Material provided: Begin

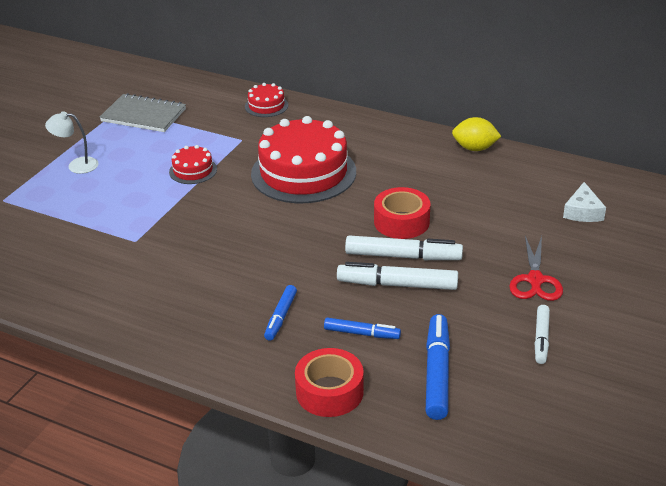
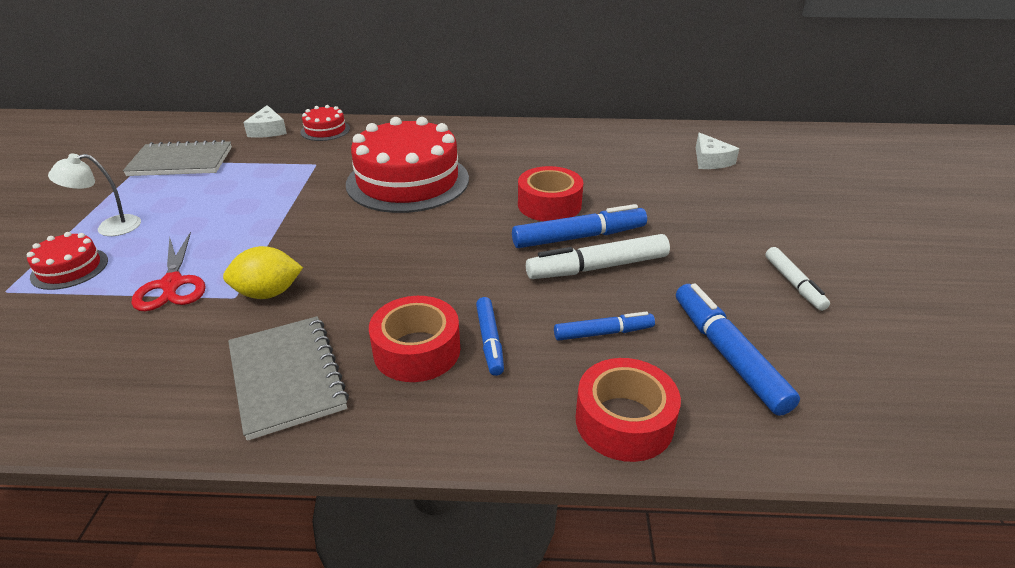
camera: 25 degrees left, 0 degrees up
(143, 304) = (287, 377): none -> grey notebook
(193, 170) = (273, 203): red cake -> red cake (70, 268)
(221, 96) = (268, 130): none -> white cheese
(230, 310) = (417, 350): none -> red tape
(403, 256) = (579, 237): white marker -> blue marker
(474, 148) = (565, 129): yellow lemon -> yellow lemon (268, 293)
(535, 280) = (730, 228): red scissors -> red scissors (172, 284)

Material provided: End

Problem to solve
Copy each line, exactly, that falls between the line containing "(230, 310) = (417, 350): none -> red tape" and the end of the entries, both included.

Output below
(230, 310) = (417, 350): none -> red tape
(403, 256) = (579, 237): white marker -> blue marker
(474, 148) = (565, 129): yellow lemon -> yellow lemon (268, 293)
(535, 280) = (730, 228): red scissors -> red scissors (172, 284)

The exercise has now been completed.